- **EXERCISE AIM**
What follows is a set of records; restate each one word for word and drop the pictures.

- **RECORD SET**

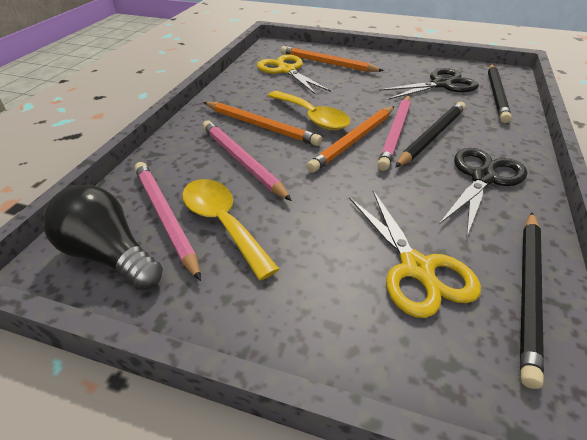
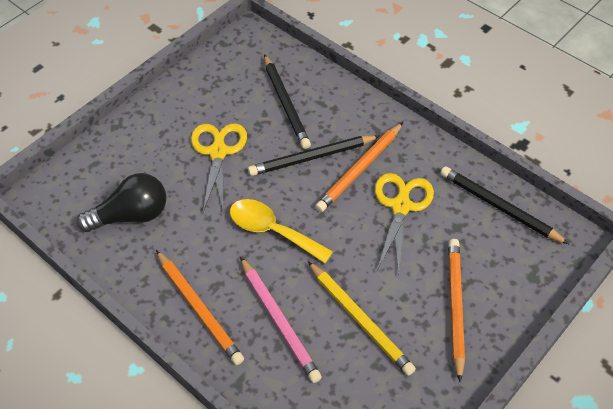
black scissors: 2 -> 0
pink pencil: 3 -> 1
yellow pencil: 0 -> 1
yellow spoon: 2 -> 1

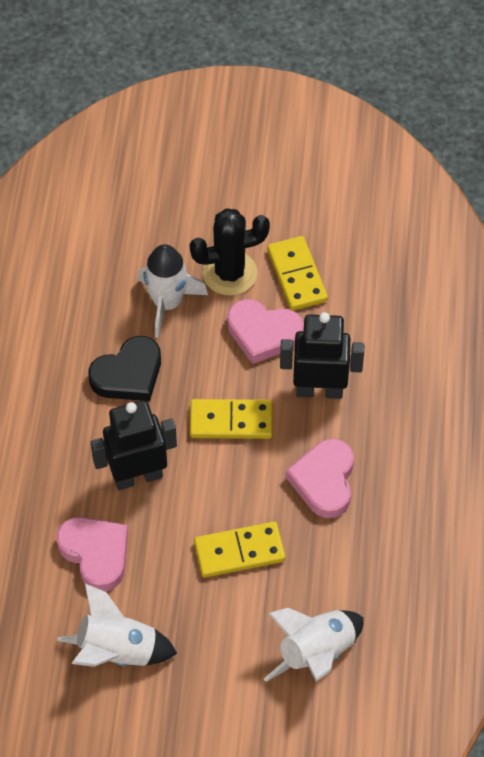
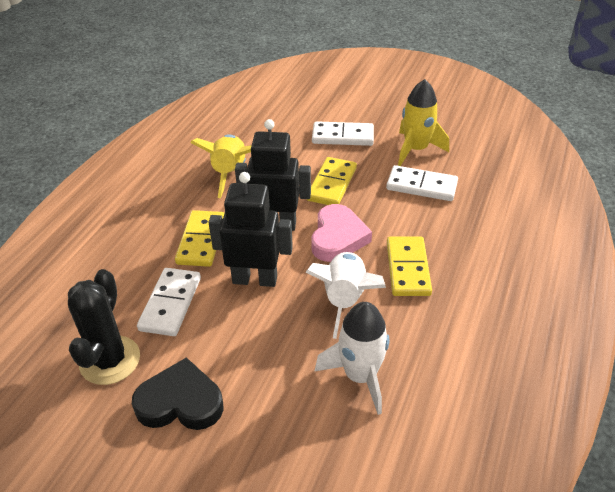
pink heart: 3 -> 1
white domino: 0 -> 3
white rocket: 3 -> 2
yellow rocket: 0 -> 2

- **WRITTEN SOLUTION**
black scissors: 2 -> 0
pink pencil: 3 -> 1
yellow pencil: 0 -> 1
yellow spoon: 2 -> 1

pink heart: 3 -> 1
white domino: 0 -> 3
white rocket: 3 -> 2
yellow rocket: 0 -> 2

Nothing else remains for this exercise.